◆ **Activity**
Where in the data below does the word "parking" appear? Copy each line that holds it.

▶

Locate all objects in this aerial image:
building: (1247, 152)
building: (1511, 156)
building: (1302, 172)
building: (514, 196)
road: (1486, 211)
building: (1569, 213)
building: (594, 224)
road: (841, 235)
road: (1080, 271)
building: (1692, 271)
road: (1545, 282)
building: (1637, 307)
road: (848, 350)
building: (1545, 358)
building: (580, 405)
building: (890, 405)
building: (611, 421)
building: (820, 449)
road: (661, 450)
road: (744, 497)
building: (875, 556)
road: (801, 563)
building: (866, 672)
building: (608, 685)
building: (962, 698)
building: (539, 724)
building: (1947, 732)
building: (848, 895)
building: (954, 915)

◀
▶

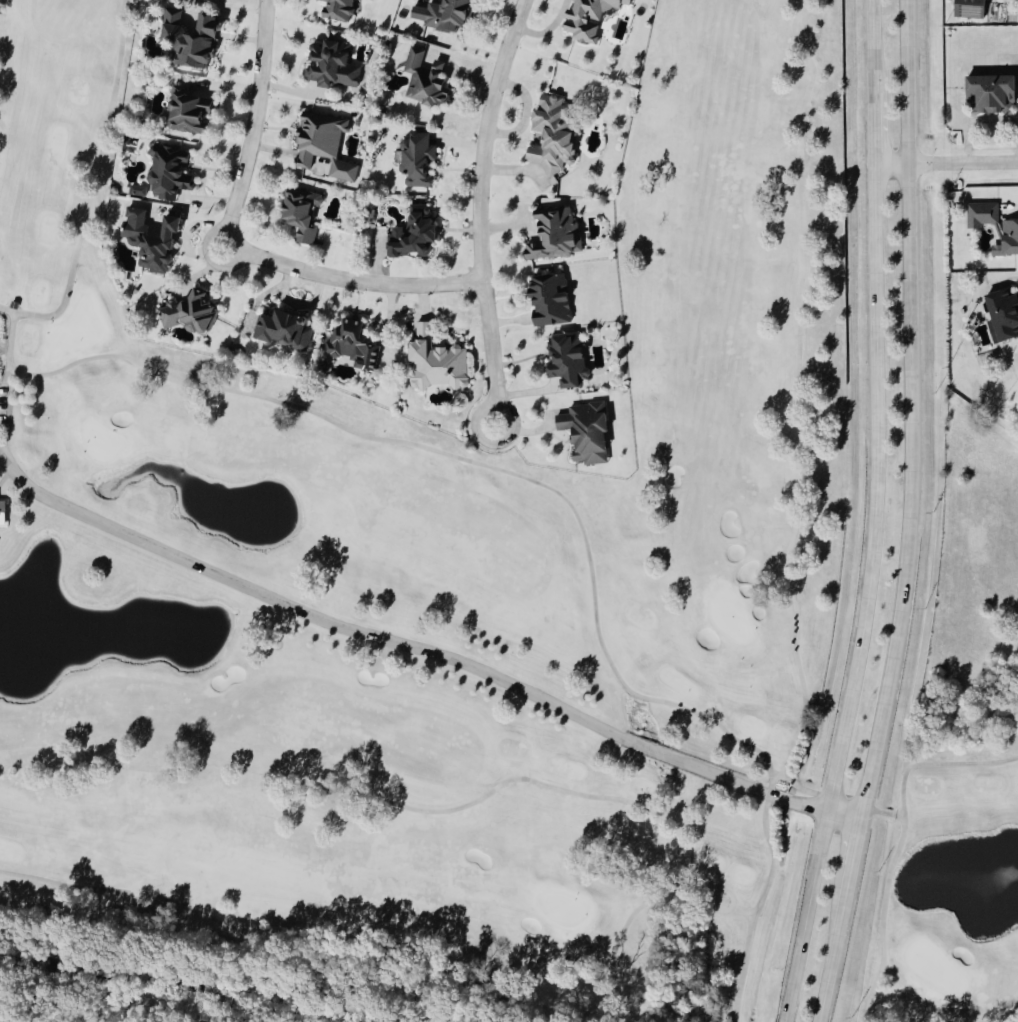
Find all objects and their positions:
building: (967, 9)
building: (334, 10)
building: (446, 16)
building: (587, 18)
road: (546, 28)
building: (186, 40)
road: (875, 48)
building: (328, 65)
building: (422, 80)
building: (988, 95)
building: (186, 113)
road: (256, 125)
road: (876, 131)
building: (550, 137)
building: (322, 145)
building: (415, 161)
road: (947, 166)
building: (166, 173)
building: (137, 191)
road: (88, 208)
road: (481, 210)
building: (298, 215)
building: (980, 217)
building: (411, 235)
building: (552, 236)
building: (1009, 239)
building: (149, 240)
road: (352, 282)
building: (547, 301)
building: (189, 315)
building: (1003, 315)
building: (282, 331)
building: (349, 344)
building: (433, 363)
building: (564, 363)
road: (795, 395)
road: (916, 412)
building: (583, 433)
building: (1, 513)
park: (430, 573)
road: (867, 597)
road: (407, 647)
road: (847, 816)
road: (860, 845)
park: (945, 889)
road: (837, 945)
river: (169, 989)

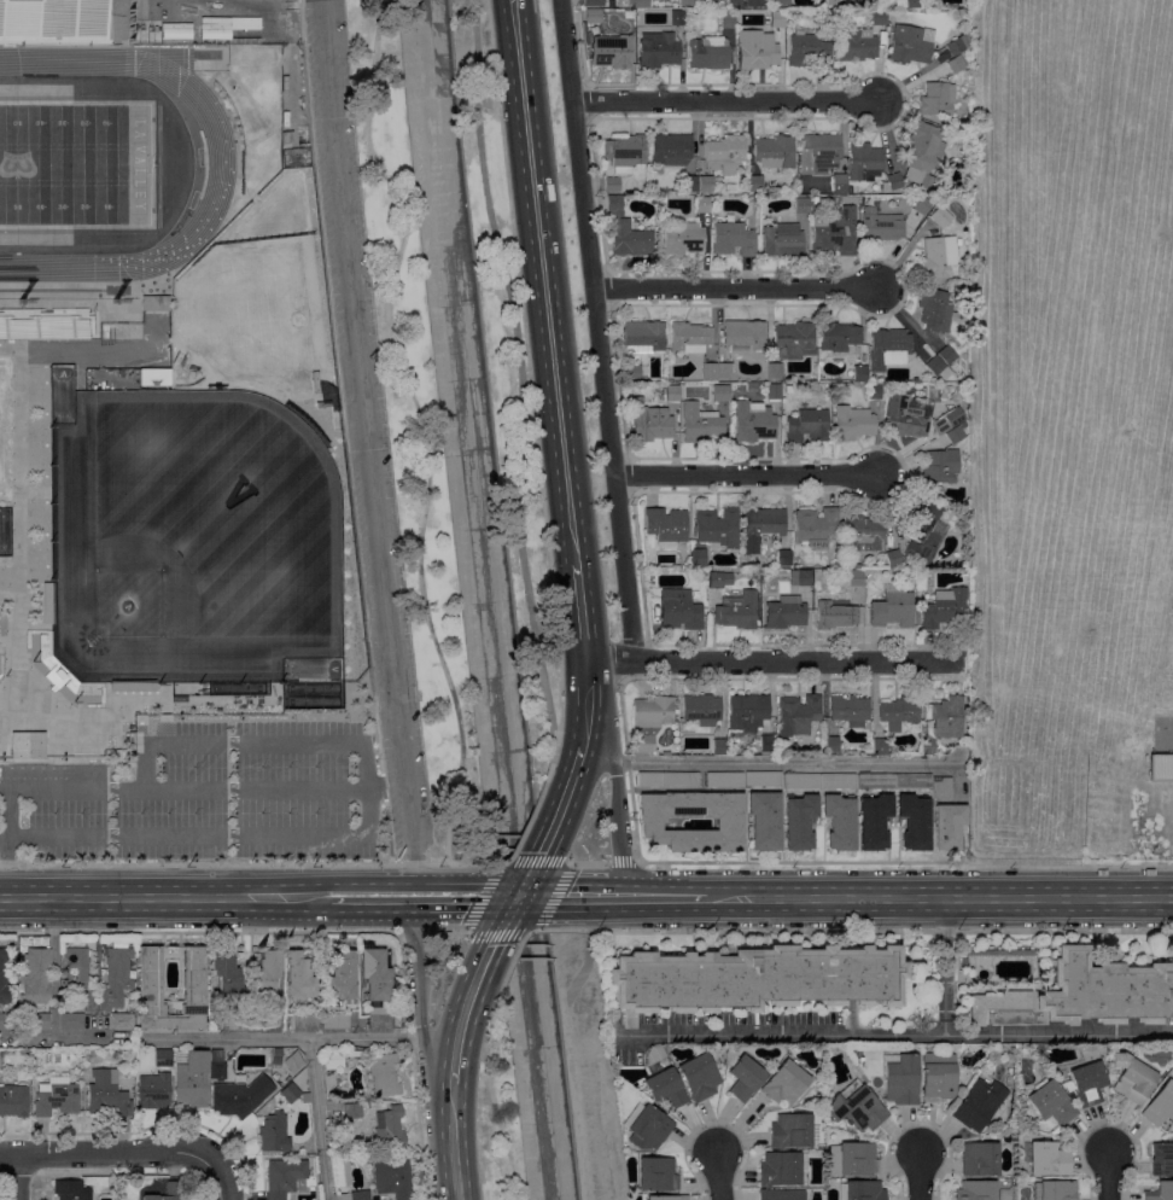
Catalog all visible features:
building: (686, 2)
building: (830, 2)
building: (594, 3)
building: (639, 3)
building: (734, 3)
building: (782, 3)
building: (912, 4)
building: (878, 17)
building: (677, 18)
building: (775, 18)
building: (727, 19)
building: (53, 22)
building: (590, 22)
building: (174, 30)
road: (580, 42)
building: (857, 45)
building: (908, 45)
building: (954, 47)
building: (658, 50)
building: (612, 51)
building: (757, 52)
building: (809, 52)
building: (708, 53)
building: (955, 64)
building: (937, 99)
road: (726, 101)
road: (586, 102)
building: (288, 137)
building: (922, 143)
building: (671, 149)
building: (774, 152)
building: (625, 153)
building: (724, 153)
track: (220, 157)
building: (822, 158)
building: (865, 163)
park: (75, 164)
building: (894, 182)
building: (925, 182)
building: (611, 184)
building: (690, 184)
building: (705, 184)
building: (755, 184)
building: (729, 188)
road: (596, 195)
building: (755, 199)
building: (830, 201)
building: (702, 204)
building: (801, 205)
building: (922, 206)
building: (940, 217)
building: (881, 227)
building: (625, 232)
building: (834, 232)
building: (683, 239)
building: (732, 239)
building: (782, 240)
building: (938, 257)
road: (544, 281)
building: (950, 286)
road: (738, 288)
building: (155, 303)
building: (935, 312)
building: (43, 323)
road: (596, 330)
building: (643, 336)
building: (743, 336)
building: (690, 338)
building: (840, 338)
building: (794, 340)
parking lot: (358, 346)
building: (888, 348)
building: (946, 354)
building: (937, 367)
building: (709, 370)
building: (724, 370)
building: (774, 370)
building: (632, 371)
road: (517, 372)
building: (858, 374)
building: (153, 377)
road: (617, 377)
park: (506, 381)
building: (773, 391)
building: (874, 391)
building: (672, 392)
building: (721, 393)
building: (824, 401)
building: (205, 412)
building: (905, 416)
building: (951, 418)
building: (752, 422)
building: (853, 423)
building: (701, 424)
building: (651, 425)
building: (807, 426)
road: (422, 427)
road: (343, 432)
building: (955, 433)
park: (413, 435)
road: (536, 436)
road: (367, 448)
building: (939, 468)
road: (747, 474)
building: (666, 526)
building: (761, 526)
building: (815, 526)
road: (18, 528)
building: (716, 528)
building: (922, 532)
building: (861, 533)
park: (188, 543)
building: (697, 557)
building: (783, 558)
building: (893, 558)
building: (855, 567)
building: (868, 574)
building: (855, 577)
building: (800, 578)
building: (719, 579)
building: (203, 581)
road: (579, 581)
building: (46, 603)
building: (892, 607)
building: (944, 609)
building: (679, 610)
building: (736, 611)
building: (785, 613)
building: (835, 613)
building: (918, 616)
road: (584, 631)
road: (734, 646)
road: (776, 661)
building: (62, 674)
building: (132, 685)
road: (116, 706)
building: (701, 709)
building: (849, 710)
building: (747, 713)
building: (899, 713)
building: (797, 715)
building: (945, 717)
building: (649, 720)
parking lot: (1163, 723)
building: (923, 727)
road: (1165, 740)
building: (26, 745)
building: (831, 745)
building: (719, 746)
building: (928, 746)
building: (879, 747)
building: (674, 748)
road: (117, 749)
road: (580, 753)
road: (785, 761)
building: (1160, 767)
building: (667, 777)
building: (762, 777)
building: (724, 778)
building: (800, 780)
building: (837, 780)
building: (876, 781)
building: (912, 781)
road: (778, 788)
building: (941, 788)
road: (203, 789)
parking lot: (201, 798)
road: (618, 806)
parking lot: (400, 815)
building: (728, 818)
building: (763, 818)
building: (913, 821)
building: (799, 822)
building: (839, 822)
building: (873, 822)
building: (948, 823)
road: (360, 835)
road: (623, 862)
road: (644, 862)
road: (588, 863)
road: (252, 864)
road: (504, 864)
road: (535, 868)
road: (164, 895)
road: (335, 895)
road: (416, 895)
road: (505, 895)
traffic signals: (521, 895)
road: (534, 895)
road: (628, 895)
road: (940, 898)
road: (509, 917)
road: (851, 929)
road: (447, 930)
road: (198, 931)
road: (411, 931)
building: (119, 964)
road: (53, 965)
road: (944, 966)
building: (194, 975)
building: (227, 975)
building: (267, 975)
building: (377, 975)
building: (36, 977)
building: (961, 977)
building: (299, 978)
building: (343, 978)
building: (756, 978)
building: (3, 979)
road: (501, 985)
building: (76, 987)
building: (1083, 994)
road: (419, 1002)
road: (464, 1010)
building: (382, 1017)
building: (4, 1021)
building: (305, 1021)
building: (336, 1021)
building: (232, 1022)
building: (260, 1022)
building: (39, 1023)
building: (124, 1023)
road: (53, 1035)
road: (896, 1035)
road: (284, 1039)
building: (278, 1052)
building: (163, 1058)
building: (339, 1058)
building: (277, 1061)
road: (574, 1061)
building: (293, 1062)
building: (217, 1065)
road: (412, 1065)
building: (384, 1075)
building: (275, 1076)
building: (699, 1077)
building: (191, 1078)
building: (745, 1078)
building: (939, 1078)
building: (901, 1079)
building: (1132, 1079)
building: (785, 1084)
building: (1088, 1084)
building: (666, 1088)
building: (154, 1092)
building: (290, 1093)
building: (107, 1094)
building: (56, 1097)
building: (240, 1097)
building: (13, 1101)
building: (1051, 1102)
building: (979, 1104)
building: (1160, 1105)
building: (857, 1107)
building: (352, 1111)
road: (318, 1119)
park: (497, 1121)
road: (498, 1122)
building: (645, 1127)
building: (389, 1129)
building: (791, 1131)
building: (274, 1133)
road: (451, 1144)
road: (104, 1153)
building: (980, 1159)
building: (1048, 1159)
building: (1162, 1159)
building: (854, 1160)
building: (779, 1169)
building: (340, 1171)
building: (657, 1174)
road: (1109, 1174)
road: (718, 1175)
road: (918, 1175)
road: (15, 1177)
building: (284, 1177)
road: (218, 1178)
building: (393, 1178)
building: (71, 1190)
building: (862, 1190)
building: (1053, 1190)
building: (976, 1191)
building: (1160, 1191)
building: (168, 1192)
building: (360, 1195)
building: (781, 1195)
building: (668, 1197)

◀

◆ **Written response**
parking lot: (358, 346)
parking lot: (1163, 723)
parking lot: (201, 798)
parking lot: (400, 815)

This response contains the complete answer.